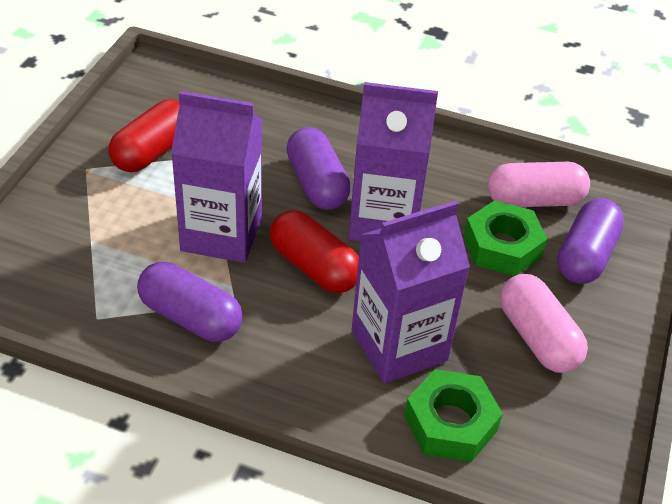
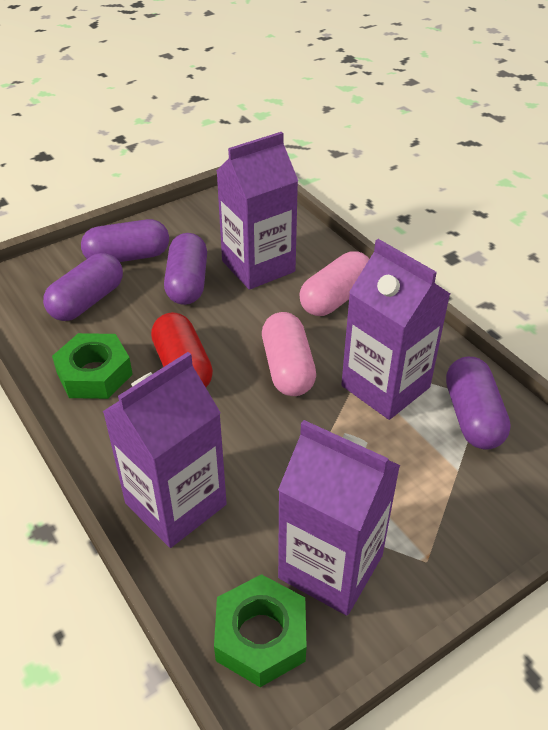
purple capsule: [137,262,243,342] [286,127,351,210] [557,198,624,284] = 3 -> [43,253,123,321] [81,219,169,262] [164,233,207,305] [446,357,511,450] = 4
purple carton: [171,91,263,263] [348,82,438,242] [352,201,470,384] = 3 -> [102,352,227,548] [216,132,298,290] [278,420,400,616] [341,239,450,420] = 4
red capsule: [109,99,180,172] [270,210,359,293] = 2 -> [151,312,213,387] = 1

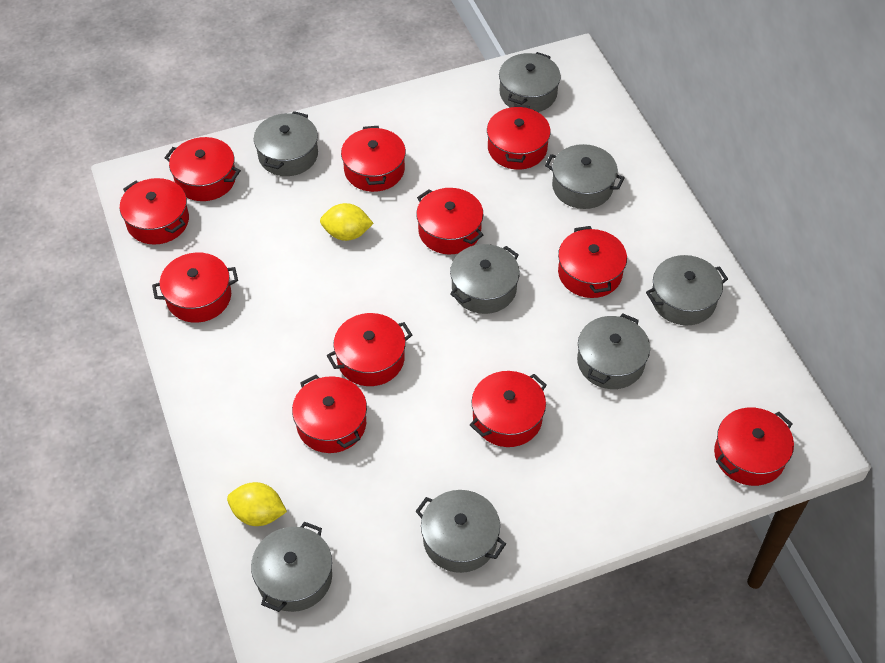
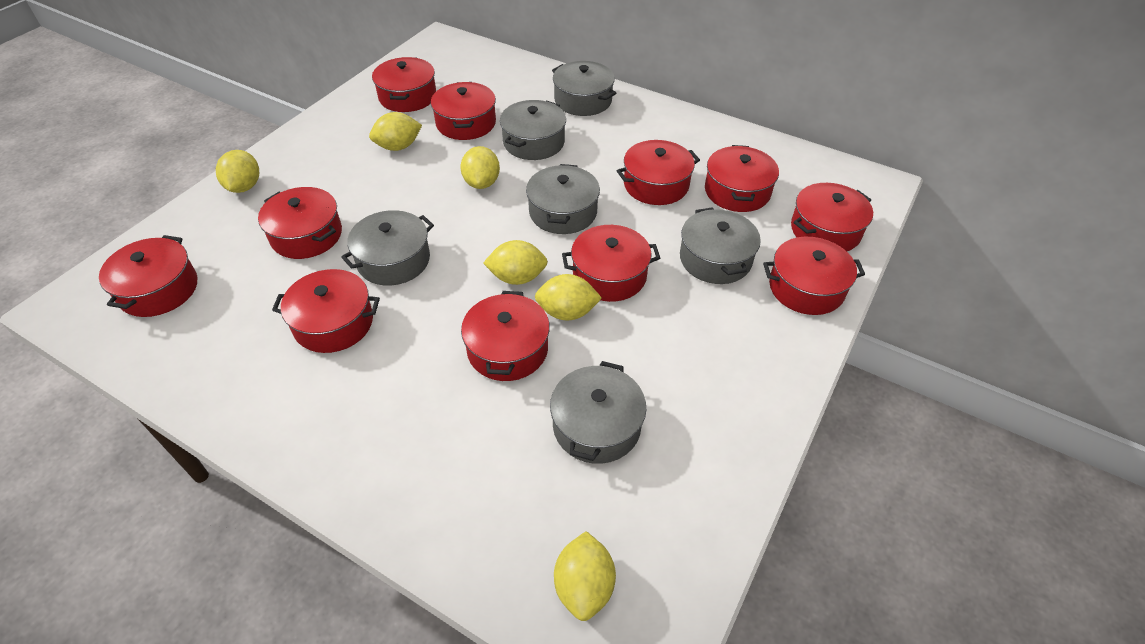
grey pot: [251,522,332,612] [254,111,318,176] [415,490,506,573] [450,244,520,314] [499,52,561,112] [545,144,624,209] [577,314,650,389] [646,255,728,325] = 8 -> [341,210,434,286] [500,100,566,160] [526,164,600,234] [550,361,646,464] [552,61,616,116] [680,207,761,284] = 6
yellow lemon: [227,482,287,526] [320,203,374,241] = 2 -> [216,150,259,193] [369,112,422,151] [460,146,500,189] [483,240,548,285] [535,274,602,321] [554,531,616,621] = 6

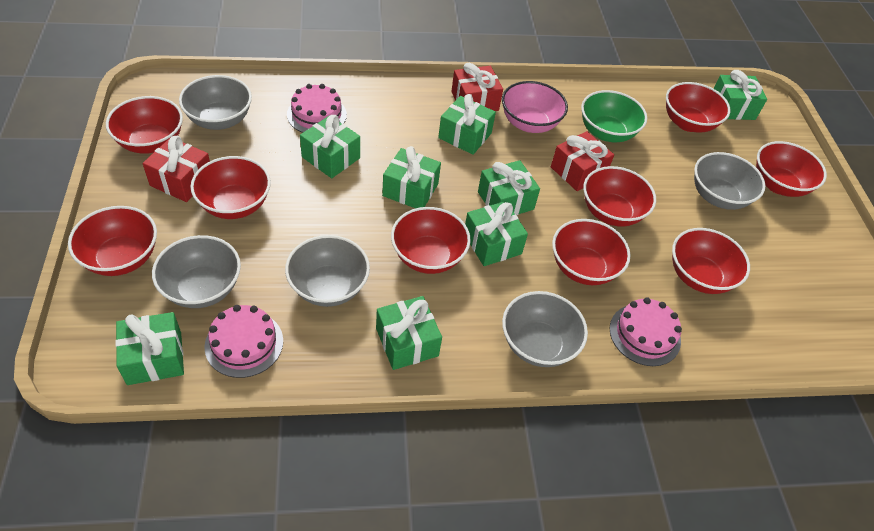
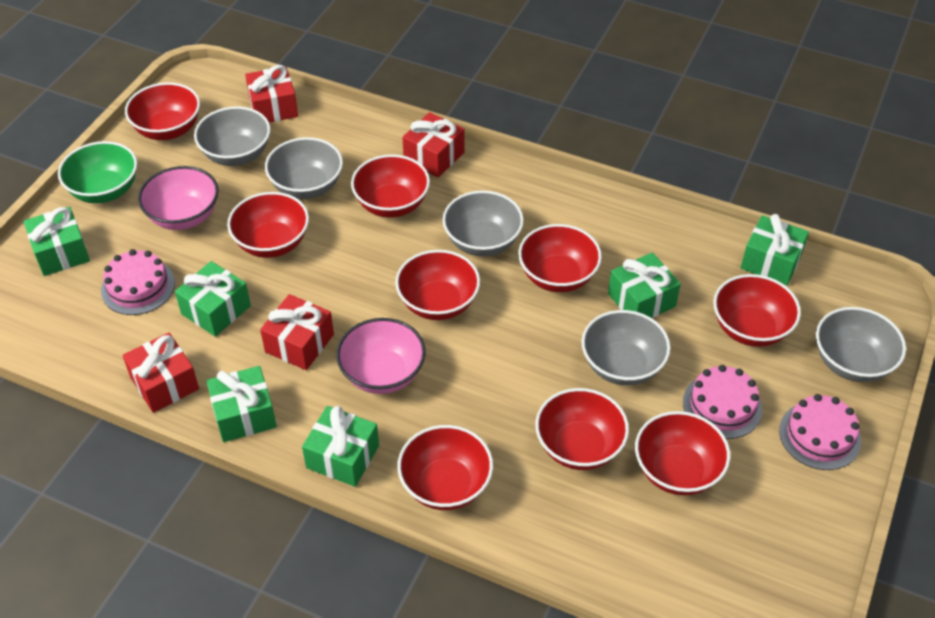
green gift: [115,312,184,385] [300,115,360,178] [376,296,442,370] [382,146,441,208] [438,94,496,155] [465,201,528,266] [478,160,540,215] [714,70,767,120] = 8 -> [24,206,90,276] [175,261,251,337] [206,366,277,442] [302,406,379,487] [608,252,681,318] [741,214,809,285] = 6
pink bowl: [502,81,568,133] = 1 -> [138,166,219,230] [336,318,426,394] = 2
red gift: [143,136,210,202] [451,63,503,111] [551,131,614,191] = 3 -> [123,333,199,413] [245,65,298,123] [260,294,334,370] [402,112,465,178] = 4

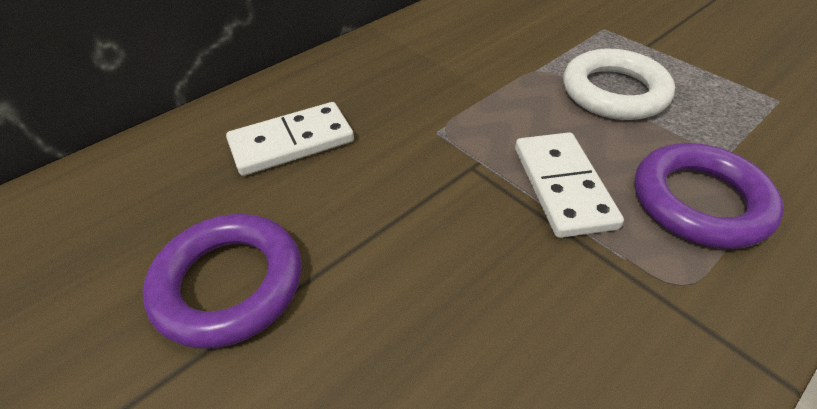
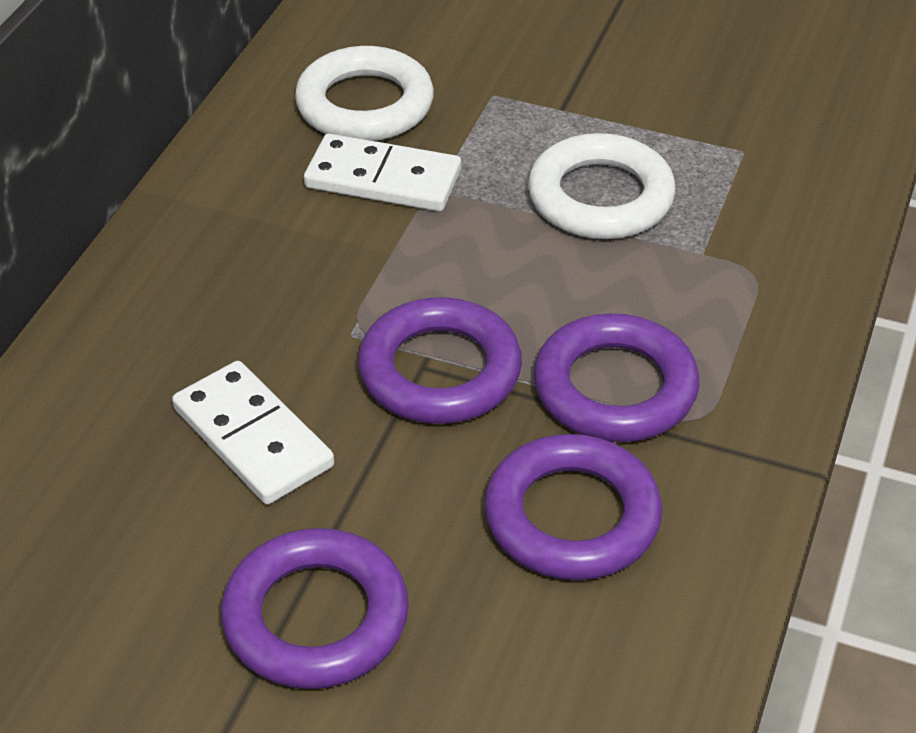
purple ring: [143,214,302,349] [635,143,784,249] = 2 -> [221,528,409,689] [358,297,522,424] [484,434,662,580] [534,313,699,442] = 4
white ring: [563,49,675,120] = 1 -> [295,46,434,141] [528,133,676,239] = 2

------------------------------------------------------------

[Try it]
In the records above, find the line with "red capsule: [109,99,180,172]" and the line with "grey pot: [251,522,332,612]". Write out exactly those lines and every one between, with no pictures and no other lines.

[Answer to the exercise]
red capsule: [109,99,180,172] [270,210,359,293] = 2 -> [151,312,213,387] = 1

grey pot: [251,522,332,612] [254,111,318,176] [415,490,506,573] [450,244,520,314] [499,52,561,112] [545,144,624,209] [577,314,650,389] [646,255,728,325] = 8 -> [341,210,434,286] [500,100,566,160] [526,164,600,234] [550,361,646,464] [552,61,616,116] [680,207,761,284] = 6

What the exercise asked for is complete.